*** Dataset records Section Begins ***

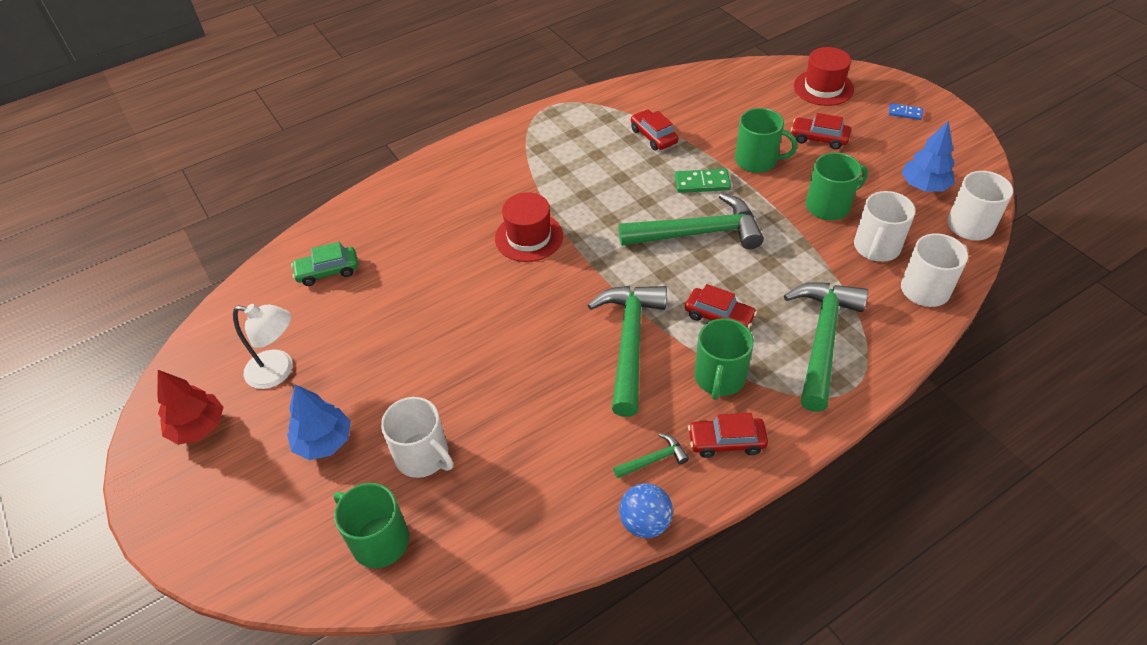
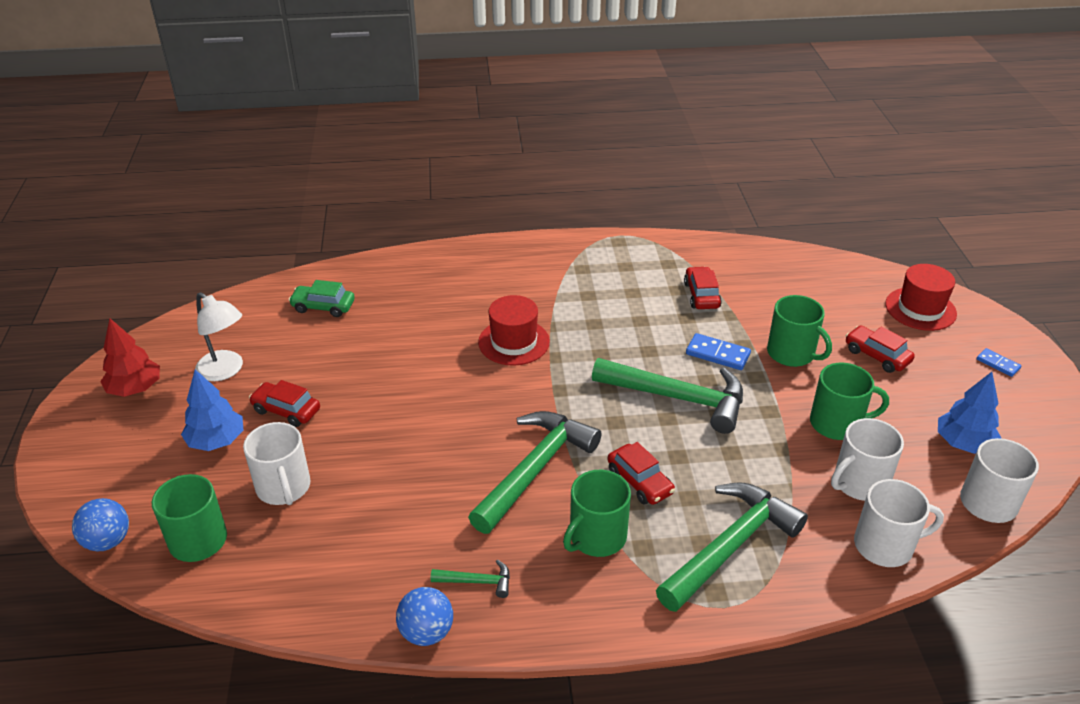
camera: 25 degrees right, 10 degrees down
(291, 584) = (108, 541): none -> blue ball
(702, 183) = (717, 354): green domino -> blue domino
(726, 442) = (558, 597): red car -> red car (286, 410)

*** Dataset records Section Ends ***
*** Dataset records Section Begins ***

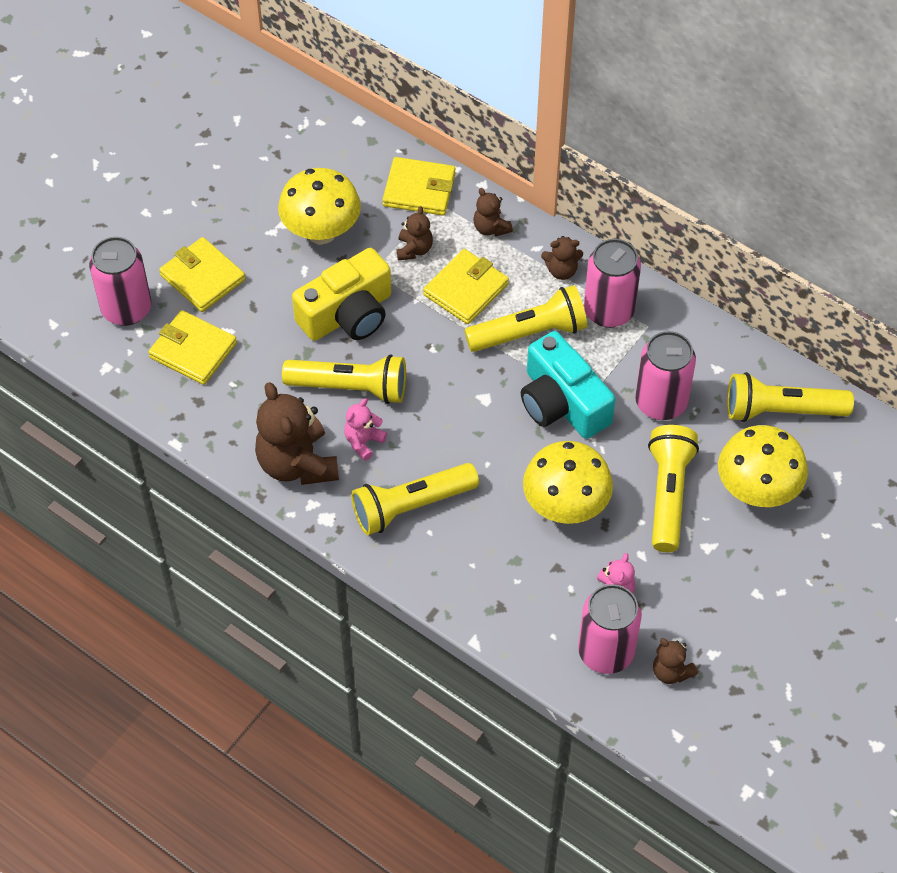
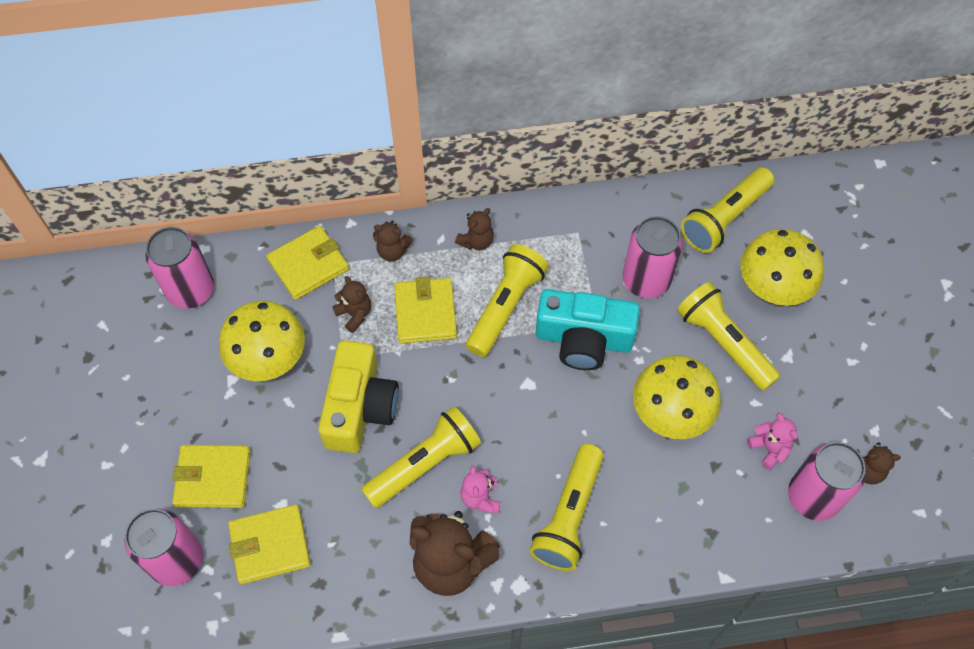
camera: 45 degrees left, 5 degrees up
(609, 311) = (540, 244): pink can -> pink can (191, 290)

*** Dataset records Section Ends ***
*** Dataset records Section Begins ***

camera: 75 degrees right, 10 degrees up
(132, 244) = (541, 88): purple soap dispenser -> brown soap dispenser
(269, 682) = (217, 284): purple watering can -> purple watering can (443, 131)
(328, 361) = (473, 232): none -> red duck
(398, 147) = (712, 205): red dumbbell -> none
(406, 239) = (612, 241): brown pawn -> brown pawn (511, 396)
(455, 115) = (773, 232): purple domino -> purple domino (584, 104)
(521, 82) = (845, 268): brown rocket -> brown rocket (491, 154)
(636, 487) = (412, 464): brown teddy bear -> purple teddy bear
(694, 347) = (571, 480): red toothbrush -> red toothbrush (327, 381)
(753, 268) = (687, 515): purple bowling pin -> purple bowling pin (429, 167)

*** Dataset records Section Ends ***

__How to complete this task__
Over all the entries, say how many lines hold the string "none". The reply is the number alone.

__Written response__
3